Work request. Copy each line of the listing below exactly and drop the images.

Available data.
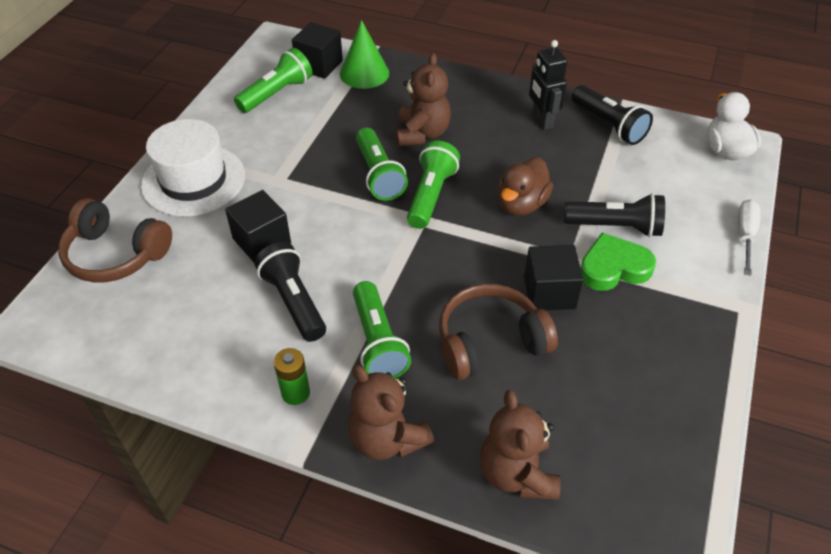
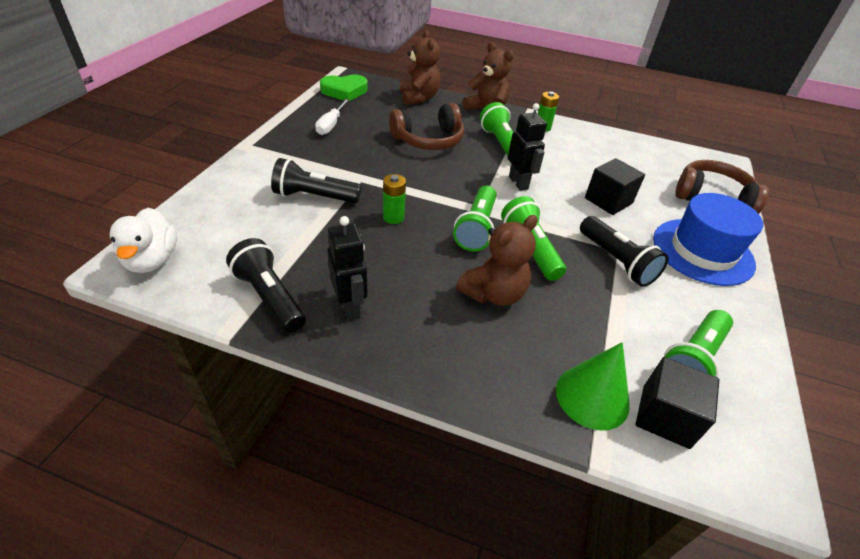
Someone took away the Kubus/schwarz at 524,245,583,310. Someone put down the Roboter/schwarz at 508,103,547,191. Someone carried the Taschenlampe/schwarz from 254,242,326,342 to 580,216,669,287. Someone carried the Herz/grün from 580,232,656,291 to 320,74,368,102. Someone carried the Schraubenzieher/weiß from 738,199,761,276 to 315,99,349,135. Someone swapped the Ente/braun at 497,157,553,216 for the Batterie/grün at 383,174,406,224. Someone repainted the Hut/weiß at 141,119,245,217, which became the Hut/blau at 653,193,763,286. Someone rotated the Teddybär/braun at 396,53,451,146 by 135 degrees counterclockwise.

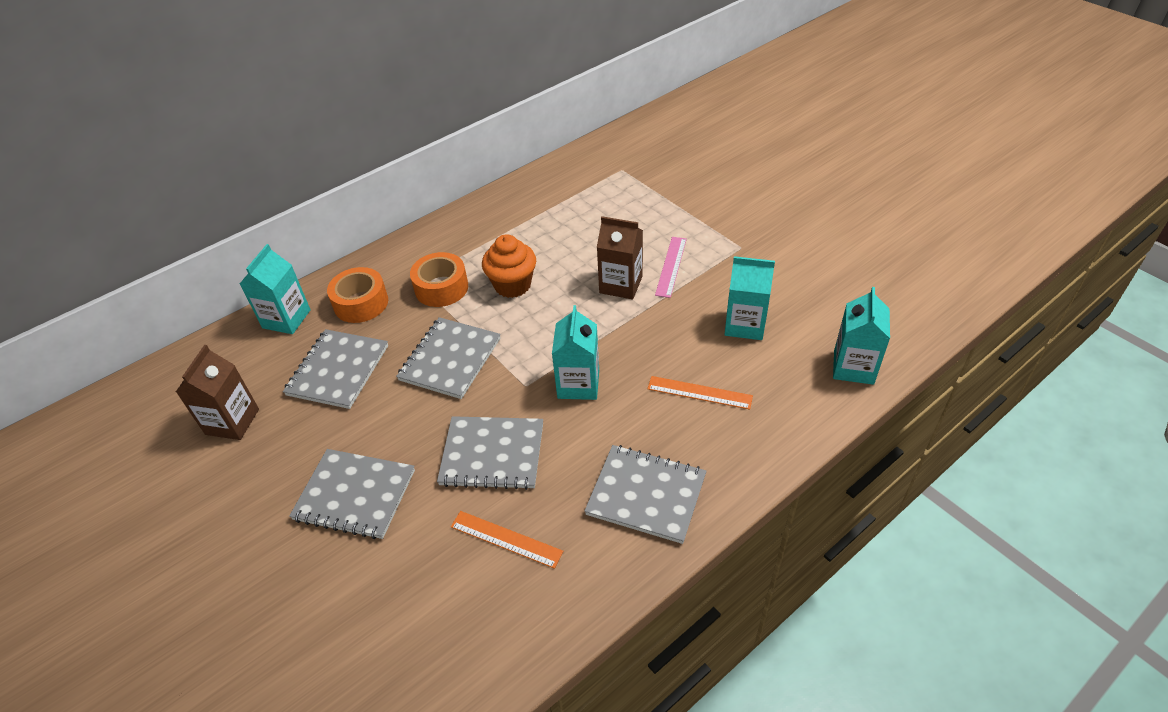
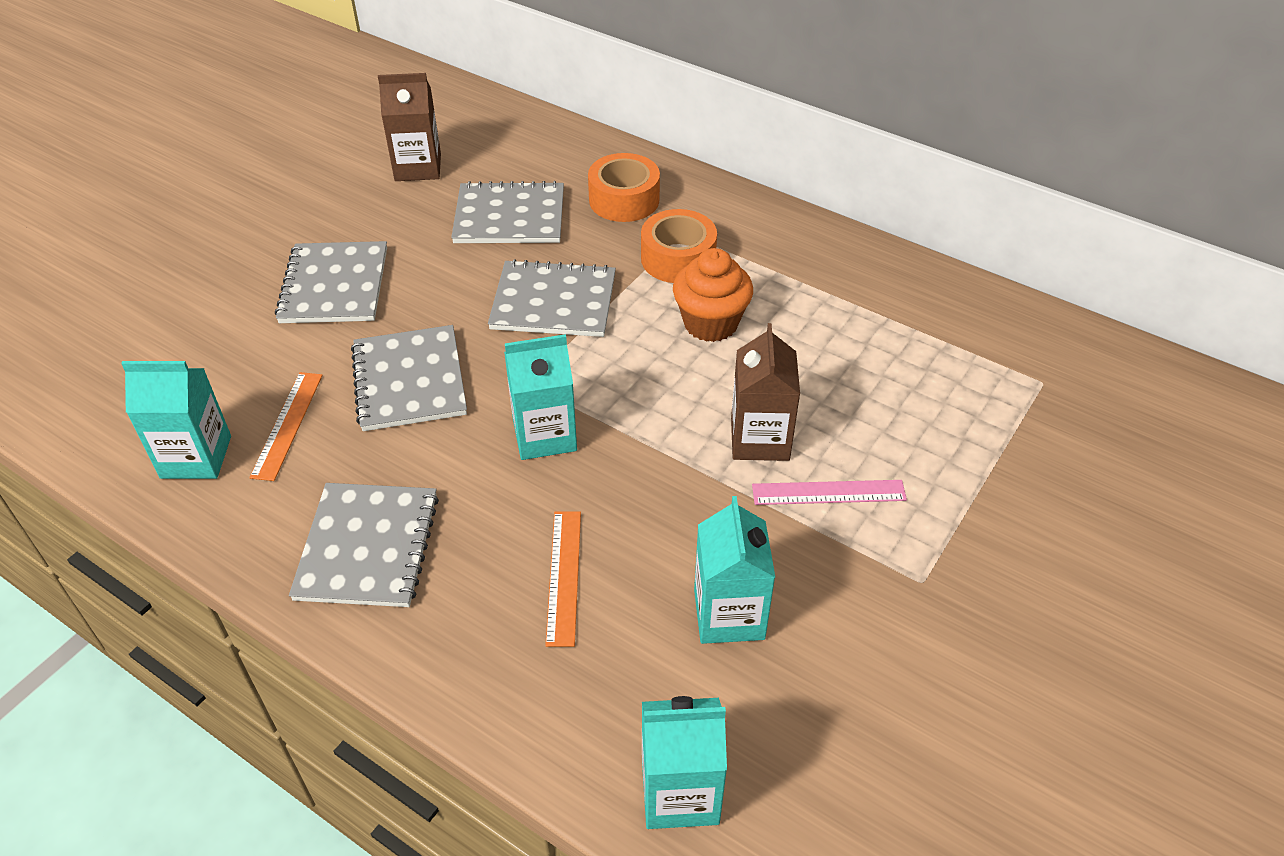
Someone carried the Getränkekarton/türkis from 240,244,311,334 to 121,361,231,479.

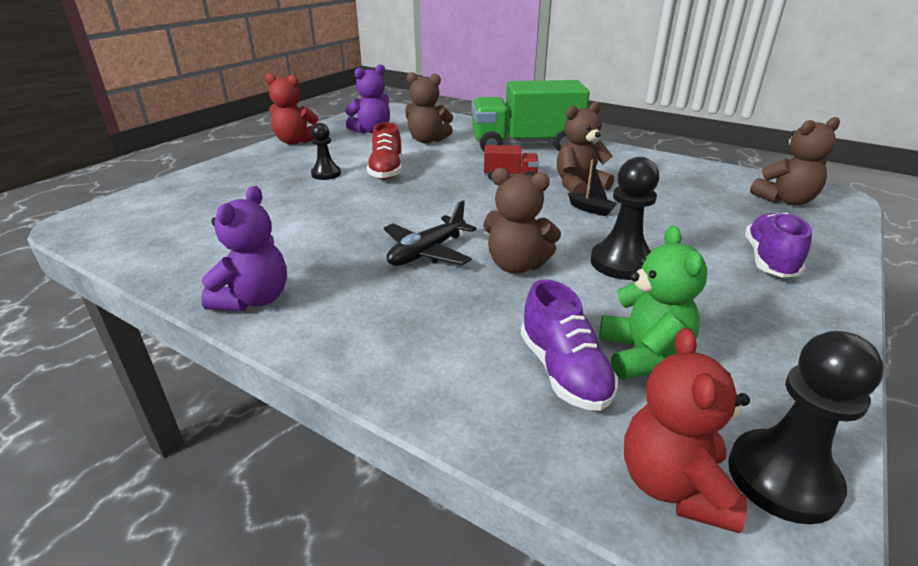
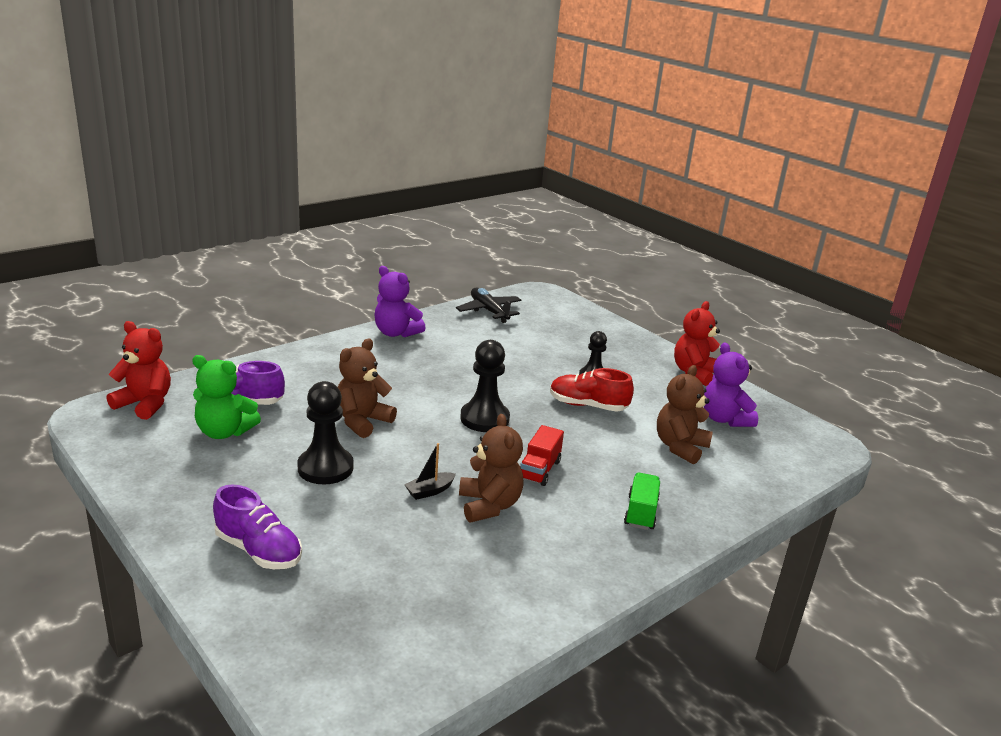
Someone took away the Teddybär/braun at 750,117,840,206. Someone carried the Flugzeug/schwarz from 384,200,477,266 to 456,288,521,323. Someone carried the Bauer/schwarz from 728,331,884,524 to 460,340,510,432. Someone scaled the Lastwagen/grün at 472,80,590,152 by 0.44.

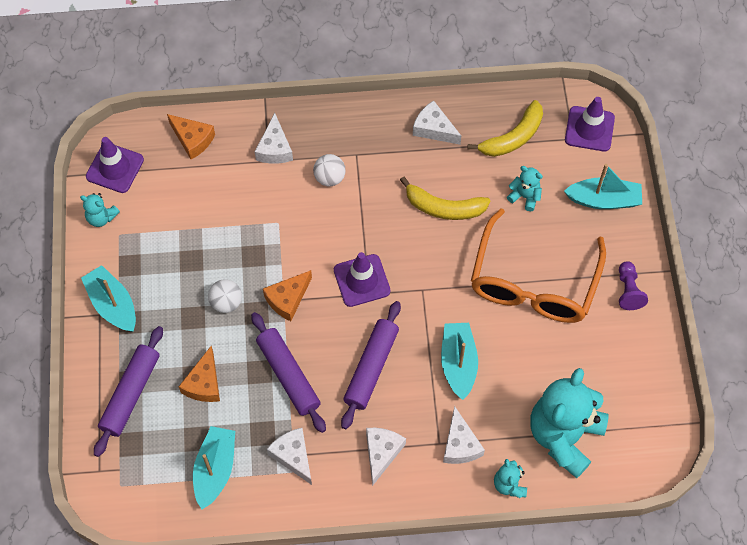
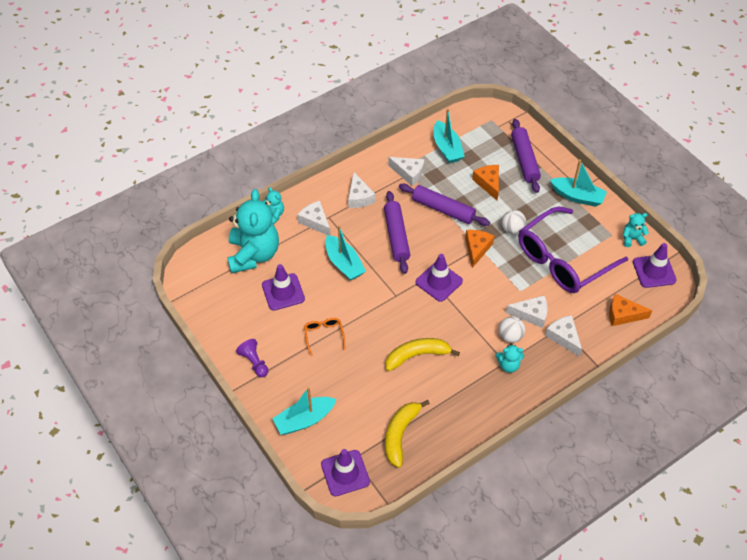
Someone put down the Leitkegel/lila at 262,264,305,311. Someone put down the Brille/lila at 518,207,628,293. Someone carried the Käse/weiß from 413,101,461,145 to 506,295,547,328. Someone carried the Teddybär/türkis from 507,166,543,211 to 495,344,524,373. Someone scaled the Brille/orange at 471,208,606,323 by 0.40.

Solution to this exercise.
Someone took away the Kubus/schwarz at 524,245,583,310. Someone put down the Roboter/schwarz at 508,103,547,191. Someone carried the Taschenlampe/schwarz from 254,242,326,342 to 580,216,669,287. Someone carried the Herz/grün from 580,232,656,291 to 320,74,368,102. Someone carried the Schraubenzieher/weiß from 738,199,761,276 to 315,99,349,135. Someone swapped the Ente/braun at 497,157,553,216 for the Batterie/grün at 383,174,406,224. Someone repainted the Hut/weiß at 141,119,245,217, which became the Hut/blau at 653,193,763,286. Someone rotated the Teddybär/braun at 396,53,451,146 by 135 degrees counterclockwise.

Someone carried the Getränkekarton/türkis from 240,244,311,334 to 121,361,231,479.

Someone took away the Teddybär/braun at 750,117,840,206. Someone carried the Flugzeug/schwarz from 384,200,477,266 to 456,288,521,323. Someone carried the Bauer/schwarz from 728,331,884,524 to 460,340,510,432. Someone scaled the Lastwagen/grün at 472,80,590,152 by 0.44.

Someone put down the Leitkegel/lila at 262,264,305,311. Someone put down the Brille/lila at 518,207,628,293. Someone carried the Käse/weiß from 413,101,461,145 to 506,295,547,328. Someone carried the Teddybär/türkis from 507,166,543,211 to 495,344,524,373. Someone scaled the Brille/orange at 471,208,606,323 by 0.40.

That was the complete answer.